§ **What is expected**: Search term "PUMP": copy each line of the data containing it.

****************

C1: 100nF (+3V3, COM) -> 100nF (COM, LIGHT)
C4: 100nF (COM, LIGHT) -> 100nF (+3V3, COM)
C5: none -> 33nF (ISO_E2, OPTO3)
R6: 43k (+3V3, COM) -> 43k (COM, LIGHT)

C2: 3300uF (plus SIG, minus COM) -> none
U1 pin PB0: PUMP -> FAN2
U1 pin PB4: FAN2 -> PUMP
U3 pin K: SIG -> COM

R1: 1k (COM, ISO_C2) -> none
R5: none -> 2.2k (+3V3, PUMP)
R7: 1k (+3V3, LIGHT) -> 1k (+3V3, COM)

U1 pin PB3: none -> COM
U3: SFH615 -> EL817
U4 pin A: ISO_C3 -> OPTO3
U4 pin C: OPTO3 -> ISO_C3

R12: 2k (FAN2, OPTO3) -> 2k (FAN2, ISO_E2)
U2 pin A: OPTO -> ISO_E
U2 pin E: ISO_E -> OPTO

****************

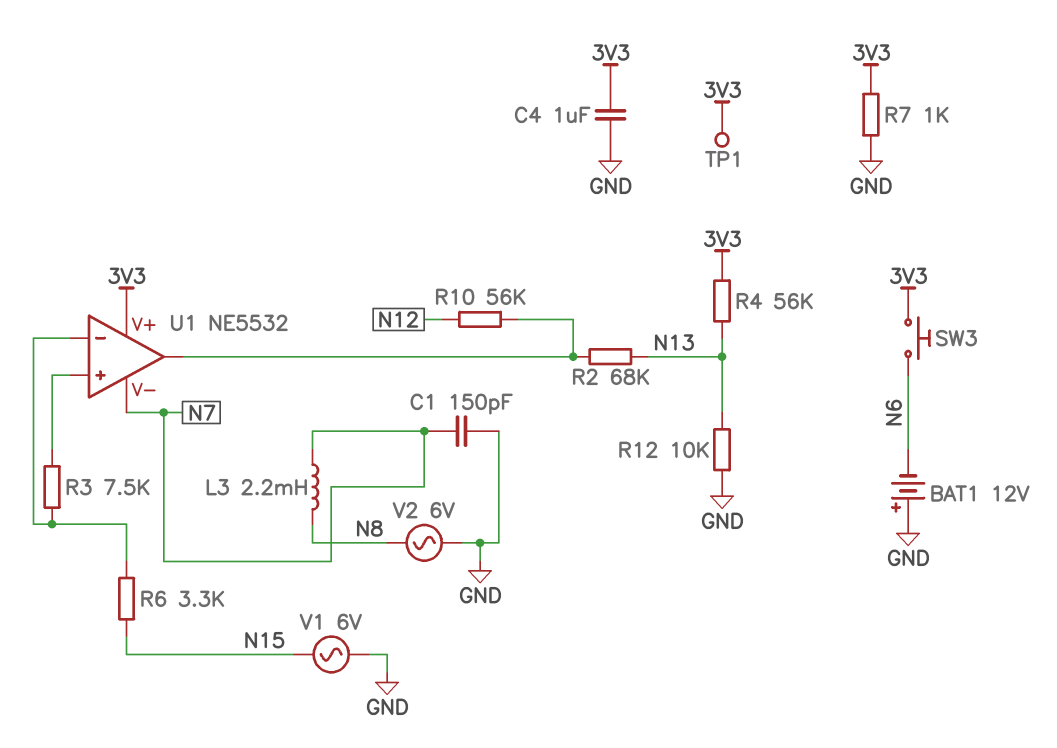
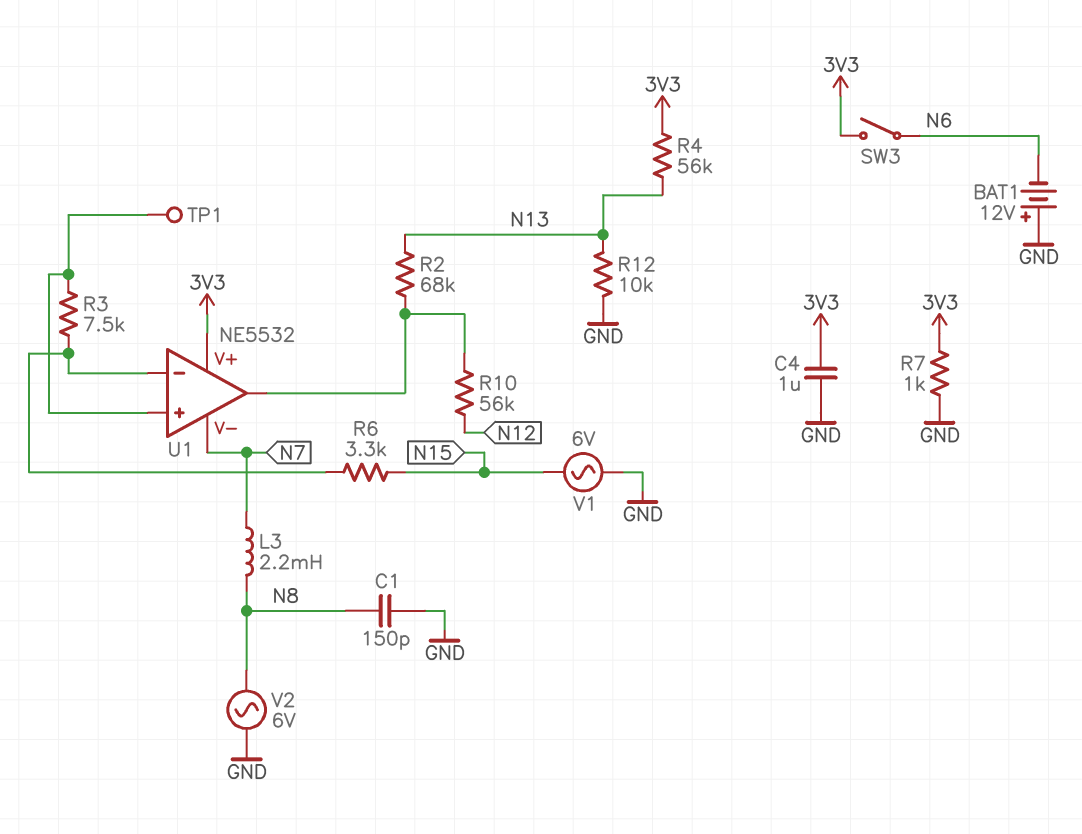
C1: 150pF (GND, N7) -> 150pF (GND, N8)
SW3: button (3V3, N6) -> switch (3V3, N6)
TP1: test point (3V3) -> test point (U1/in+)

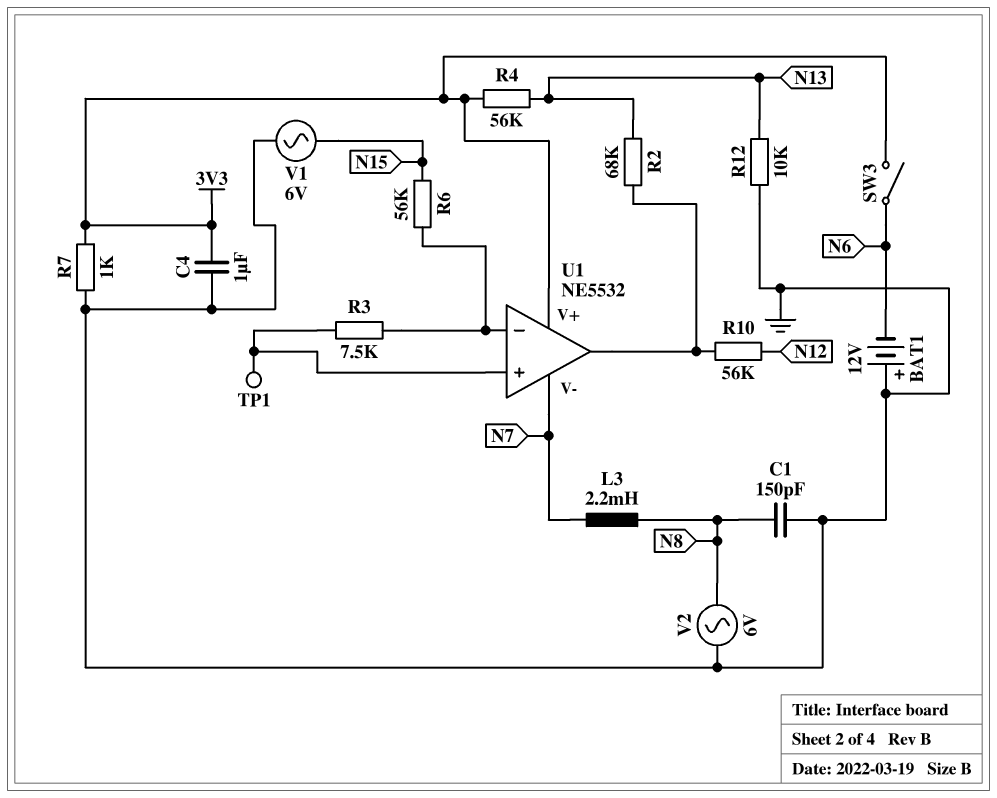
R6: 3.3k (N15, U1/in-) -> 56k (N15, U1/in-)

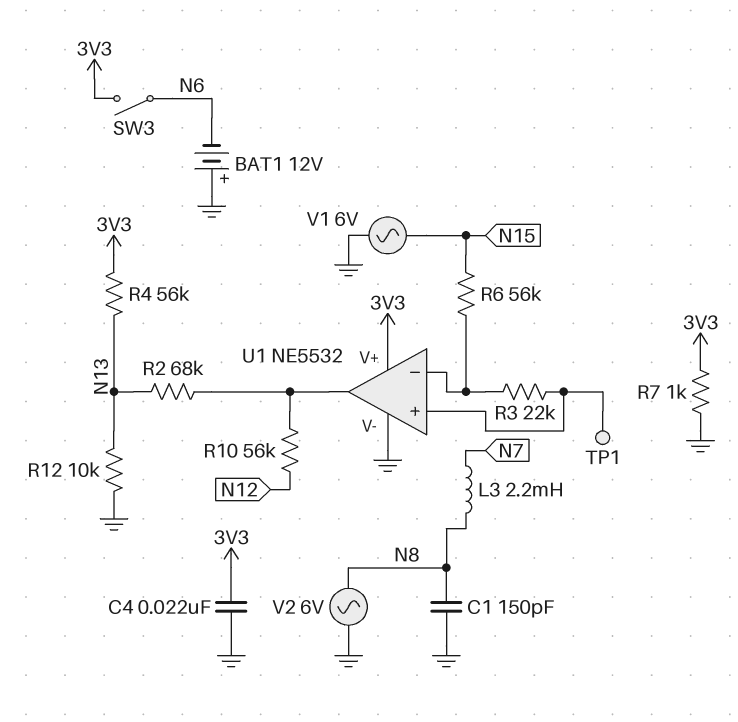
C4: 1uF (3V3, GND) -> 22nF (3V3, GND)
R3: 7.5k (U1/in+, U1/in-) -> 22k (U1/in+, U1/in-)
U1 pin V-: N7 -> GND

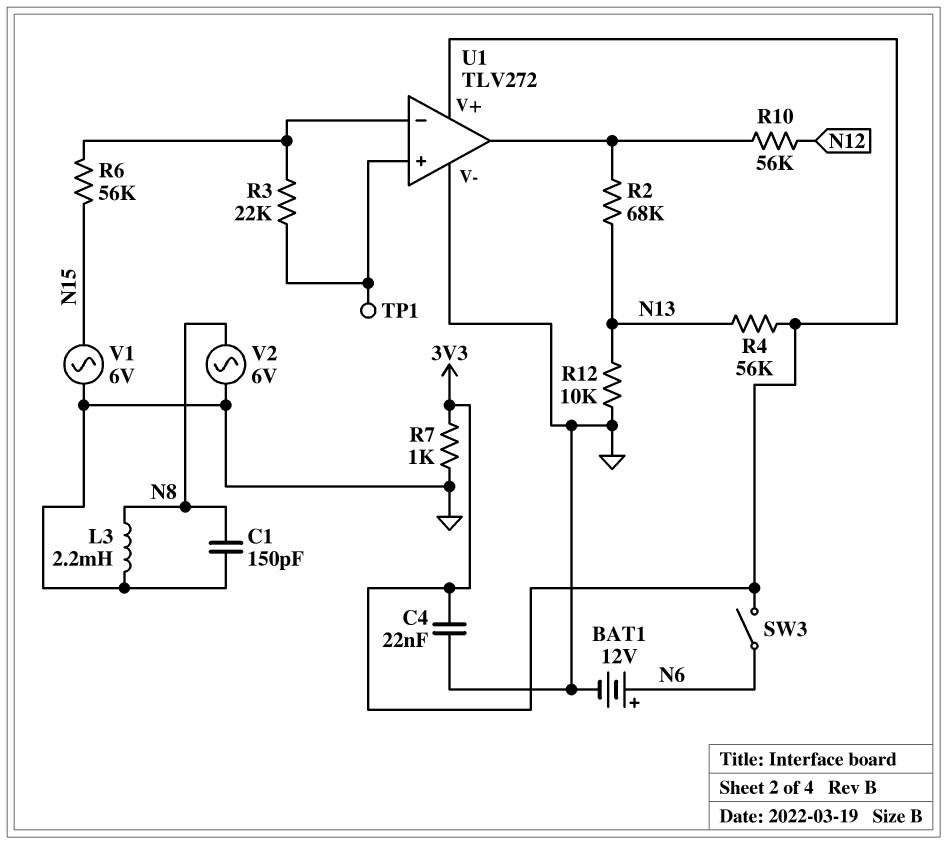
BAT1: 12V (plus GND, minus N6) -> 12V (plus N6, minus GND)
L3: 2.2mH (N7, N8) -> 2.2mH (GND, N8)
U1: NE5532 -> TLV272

****************

§ **Answer to the exercise**:
U1 pin PB0: PUMP -> FAN2
U1 pin PB4: FAN2 -> PUMP
R5: none -> 2.2k (+3V3, PUMP)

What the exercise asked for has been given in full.